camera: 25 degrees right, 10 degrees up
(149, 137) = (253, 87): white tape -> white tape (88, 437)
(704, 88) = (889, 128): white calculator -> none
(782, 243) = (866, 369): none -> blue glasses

•••

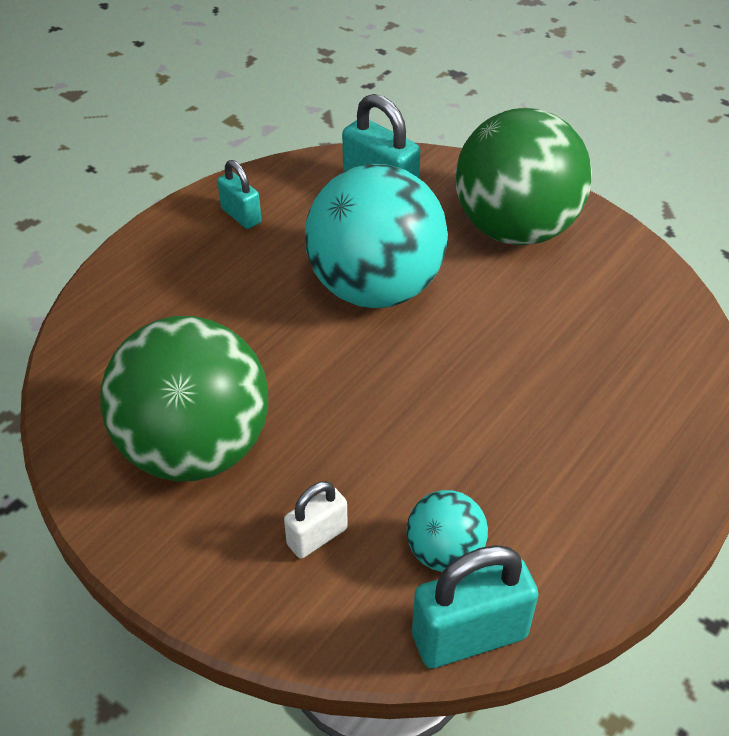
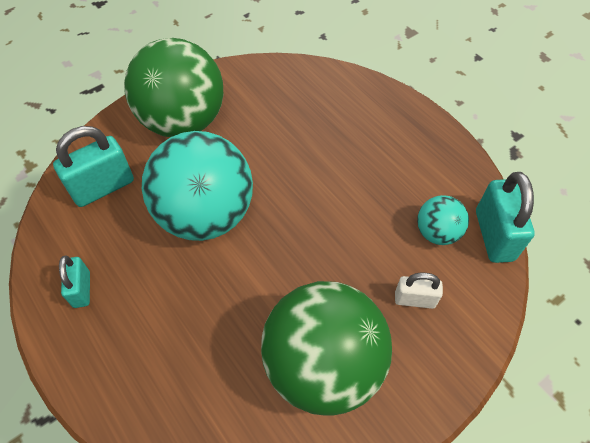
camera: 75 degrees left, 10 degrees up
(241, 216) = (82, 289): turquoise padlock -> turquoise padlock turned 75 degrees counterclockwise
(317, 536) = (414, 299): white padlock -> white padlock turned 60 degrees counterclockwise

•••

TASK TO CARRY OUT - In the entries above, find the line holding "camera: 25 degrees right, 10 degrees up" and the line holding "(782, 243) = (866, 369): none -> blue glasses"; print both of them and every line between, exactly, and nothing else.

EXERCISE RESULT -
camera: 25 degrees right, 10 degrees up
(149, 137) = (253, 87): white tape -> white tape (88, 437)
(704, 88) = (889, 128): white calculator -> none
(782, 243) = (866, 369): none -> blue glasses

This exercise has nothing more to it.